#### [Exercise aim]
Exact transcript, pictures excluded: write out every record below.

── Records shown ──

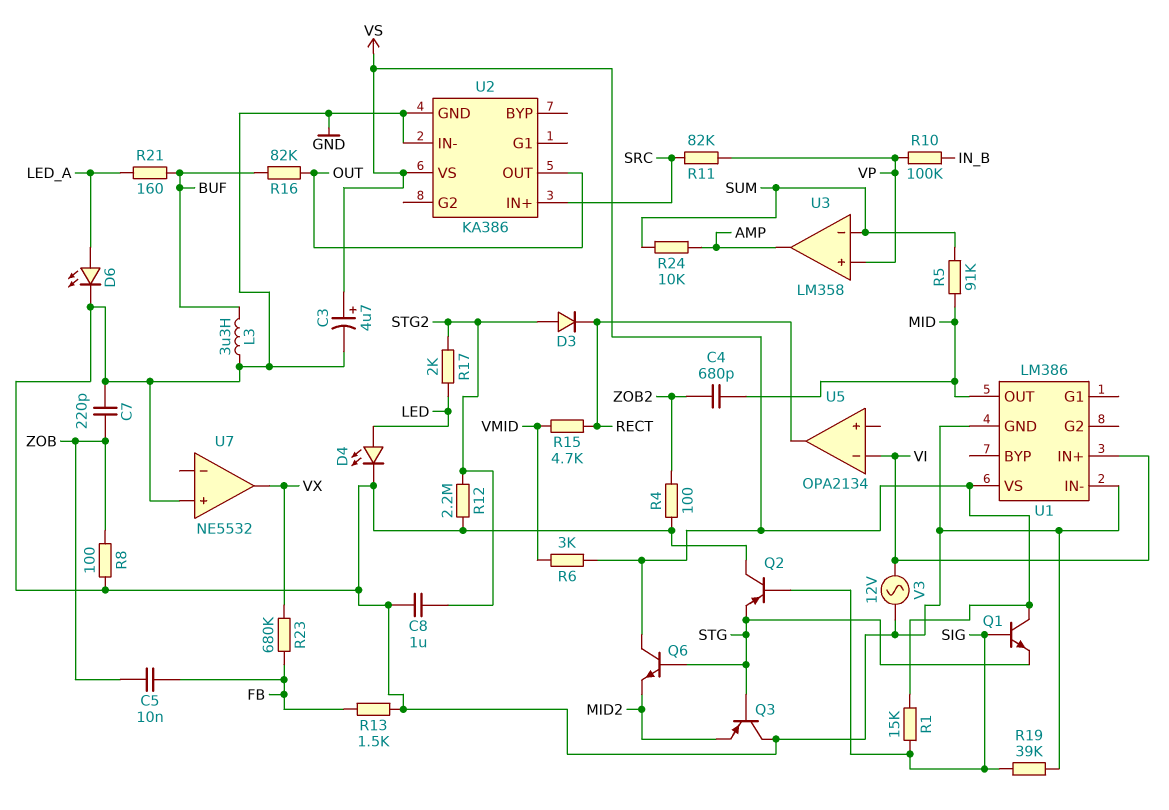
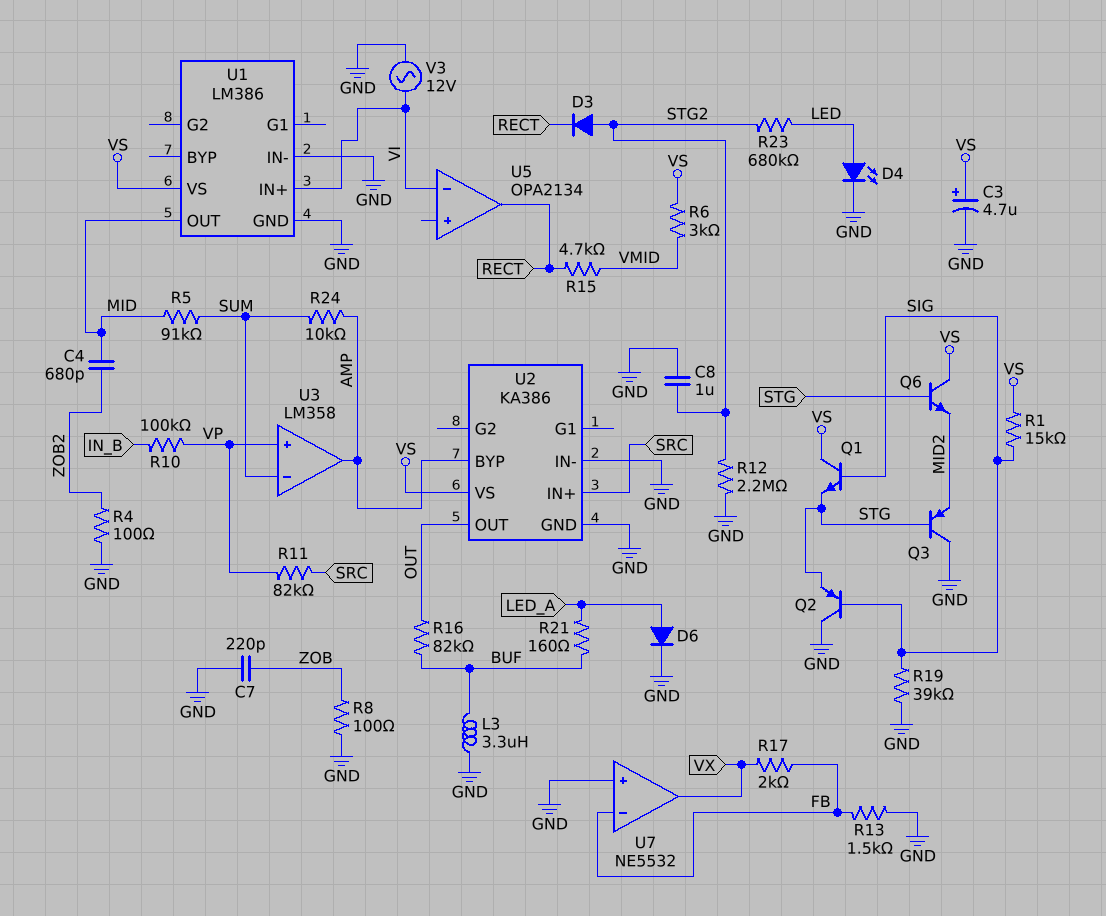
C5: 10nF (FB, ZOB) -> none
D6: LED (A LED_A, K GND) -> diode (A LED_A, K GND)
R17: 2k (LED, STG2) -> 2k (FB, VX)
R23: 680k (FB, VX) -> 680k (LED, STG2)
U2 pin BYP: none -> AMP
U7 pin in-: none -> FB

───

#### [Response to this exercise]
C5: 10nF (FB, ZOB) -> none
D6: LED (A LED_A, K GND) -> diode (A LED_A, K GND)
R17: 2k (LED, STG2) -> 2k (FB, VX)
R23: 680k (FB, VX) -> 680k (LED, STG2)
U2 pin BYP: none -> AMP
U7 pin in-: none -> FB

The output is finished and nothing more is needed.